▶ **Assignment**:
Scan the records below for the line containing "purple brick H10" and the line containing "none -> white brick L2:M3 level 2". Copy both, plus every line between, exactly.

▶ **Object state comparisons**:
- - -

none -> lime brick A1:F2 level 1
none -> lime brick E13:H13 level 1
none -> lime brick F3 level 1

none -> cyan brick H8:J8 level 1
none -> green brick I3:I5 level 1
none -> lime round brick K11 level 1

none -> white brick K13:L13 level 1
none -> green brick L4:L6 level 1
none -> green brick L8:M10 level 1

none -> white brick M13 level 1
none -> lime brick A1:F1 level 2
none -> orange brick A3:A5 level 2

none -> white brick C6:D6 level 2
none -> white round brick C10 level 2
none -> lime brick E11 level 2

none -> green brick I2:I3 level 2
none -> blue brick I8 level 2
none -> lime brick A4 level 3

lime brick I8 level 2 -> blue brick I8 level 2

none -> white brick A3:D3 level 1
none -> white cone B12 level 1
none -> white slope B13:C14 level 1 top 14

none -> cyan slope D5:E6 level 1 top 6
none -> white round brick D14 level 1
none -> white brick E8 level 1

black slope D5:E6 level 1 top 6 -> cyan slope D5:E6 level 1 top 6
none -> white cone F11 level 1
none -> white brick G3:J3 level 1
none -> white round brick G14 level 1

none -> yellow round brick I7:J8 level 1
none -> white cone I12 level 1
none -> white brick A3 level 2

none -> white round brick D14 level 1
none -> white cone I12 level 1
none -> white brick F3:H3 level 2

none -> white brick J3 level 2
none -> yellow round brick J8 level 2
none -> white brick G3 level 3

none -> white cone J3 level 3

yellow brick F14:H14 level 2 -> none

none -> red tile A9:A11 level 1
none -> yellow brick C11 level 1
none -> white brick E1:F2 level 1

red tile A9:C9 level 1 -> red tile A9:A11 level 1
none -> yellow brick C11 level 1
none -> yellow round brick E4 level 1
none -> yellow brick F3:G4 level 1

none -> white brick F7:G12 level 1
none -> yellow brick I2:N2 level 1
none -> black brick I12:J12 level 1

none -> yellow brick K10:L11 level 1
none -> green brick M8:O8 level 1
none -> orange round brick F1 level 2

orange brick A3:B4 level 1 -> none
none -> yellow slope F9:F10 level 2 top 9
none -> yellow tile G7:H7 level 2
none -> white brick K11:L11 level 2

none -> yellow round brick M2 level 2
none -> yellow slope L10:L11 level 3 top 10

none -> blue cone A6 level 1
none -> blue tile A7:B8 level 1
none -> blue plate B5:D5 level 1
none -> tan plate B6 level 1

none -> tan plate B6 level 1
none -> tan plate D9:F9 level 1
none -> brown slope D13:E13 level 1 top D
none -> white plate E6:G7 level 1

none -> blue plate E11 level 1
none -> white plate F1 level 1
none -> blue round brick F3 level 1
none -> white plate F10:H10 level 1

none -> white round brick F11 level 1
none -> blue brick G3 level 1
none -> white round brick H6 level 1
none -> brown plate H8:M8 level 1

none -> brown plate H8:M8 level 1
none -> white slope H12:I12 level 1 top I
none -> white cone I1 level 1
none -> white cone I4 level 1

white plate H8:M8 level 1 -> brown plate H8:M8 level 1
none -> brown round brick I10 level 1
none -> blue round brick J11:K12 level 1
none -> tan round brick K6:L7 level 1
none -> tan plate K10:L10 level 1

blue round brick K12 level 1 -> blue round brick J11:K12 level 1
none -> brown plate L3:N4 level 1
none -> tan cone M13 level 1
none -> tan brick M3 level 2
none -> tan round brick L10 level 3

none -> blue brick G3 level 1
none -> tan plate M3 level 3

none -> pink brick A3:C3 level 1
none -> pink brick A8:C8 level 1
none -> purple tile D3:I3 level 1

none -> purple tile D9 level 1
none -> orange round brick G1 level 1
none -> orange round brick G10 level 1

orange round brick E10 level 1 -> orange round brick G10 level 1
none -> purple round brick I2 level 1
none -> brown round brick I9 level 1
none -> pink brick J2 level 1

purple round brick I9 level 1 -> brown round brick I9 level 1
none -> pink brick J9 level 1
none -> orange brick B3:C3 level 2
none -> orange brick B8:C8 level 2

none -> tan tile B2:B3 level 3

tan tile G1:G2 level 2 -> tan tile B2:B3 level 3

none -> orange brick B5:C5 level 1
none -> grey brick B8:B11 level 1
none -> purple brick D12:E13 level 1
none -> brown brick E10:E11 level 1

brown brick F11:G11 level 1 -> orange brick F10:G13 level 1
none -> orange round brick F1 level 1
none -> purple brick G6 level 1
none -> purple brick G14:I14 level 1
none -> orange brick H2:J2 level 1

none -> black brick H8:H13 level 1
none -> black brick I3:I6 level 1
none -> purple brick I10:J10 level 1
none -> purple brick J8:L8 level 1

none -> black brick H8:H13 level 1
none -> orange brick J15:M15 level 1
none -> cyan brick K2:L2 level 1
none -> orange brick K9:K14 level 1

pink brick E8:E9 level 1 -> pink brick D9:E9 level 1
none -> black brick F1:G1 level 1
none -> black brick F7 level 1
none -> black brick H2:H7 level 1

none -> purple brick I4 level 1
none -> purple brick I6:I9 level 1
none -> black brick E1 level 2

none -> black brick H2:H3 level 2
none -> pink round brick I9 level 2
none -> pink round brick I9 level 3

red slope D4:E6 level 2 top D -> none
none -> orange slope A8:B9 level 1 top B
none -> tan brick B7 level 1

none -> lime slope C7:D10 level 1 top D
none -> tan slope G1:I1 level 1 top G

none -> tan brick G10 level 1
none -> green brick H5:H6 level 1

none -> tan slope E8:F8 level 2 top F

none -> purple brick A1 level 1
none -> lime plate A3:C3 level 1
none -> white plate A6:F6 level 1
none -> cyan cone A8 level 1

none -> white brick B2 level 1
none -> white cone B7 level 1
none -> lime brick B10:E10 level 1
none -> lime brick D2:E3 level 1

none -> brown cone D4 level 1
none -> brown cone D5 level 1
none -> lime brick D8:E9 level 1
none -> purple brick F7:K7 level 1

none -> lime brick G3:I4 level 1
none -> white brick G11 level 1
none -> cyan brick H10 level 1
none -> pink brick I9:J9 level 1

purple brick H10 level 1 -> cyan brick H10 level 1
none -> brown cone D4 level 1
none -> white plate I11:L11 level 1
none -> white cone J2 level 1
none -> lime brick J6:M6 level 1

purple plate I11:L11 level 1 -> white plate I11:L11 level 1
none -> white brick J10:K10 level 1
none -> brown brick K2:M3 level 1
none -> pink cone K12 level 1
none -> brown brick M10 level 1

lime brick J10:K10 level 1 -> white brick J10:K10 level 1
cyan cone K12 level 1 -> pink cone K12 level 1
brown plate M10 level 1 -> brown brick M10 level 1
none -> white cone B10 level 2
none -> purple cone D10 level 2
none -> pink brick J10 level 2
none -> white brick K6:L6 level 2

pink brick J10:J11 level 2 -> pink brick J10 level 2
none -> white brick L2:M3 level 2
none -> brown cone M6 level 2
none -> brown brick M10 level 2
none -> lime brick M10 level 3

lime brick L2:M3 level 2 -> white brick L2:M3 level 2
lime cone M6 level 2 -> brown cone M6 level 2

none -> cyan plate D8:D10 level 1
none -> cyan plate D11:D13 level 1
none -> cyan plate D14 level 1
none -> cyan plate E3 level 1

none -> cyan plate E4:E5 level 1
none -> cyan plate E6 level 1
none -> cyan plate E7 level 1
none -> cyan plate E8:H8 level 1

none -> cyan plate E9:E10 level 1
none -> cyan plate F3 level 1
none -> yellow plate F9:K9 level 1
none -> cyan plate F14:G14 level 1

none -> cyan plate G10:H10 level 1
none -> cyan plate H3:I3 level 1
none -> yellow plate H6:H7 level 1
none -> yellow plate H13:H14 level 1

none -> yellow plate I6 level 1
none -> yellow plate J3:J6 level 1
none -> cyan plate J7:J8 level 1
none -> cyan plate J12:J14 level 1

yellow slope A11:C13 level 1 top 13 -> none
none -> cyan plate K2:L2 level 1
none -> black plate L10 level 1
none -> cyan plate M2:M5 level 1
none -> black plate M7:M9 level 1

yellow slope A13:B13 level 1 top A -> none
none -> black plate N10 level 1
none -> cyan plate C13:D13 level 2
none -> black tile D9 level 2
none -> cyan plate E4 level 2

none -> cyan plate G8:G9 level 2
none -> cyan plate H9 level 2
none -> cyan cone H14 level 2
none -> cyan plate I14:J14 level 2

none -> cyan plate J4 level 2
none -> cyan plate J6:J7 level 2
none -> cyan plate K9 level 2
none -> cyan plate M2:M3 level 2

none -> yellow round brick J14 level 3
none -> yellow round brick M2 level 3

- - -

▶ **Exercise solution**:
purple brick H10 level 1 -> cyan brick H10 level 1
none -> brown cone D4 level 1
none -> white plate I11:L11 level 1
none -> white cone J2 level 1
none -> lime brick J6:M6 level 1

purple plate I11:L11 level 1 -> white plate I11:L11 level 1
none -> white brick J10:K10 level 1
none -> brown brick K2:M3 level 1
none -> pink cone K12 level 1
none -> brown brick M10 level 1

lime brick J10:K10 level 1 -> white brick J10:K10 level 1
cyan cone K12 level 1 -> pink cone K12 level 1
brown plate M10 level 1 -> brown brick M10 level 1
none -> white cone B10 level 2
none -> purple cone D10 level 2
none -> pink brick J10 level 2
none -> white brick K6:L6 level 2

pink brick J10:J11 level 2 -> pink brick J10 level 2
none -> white brick L2:M3 level 2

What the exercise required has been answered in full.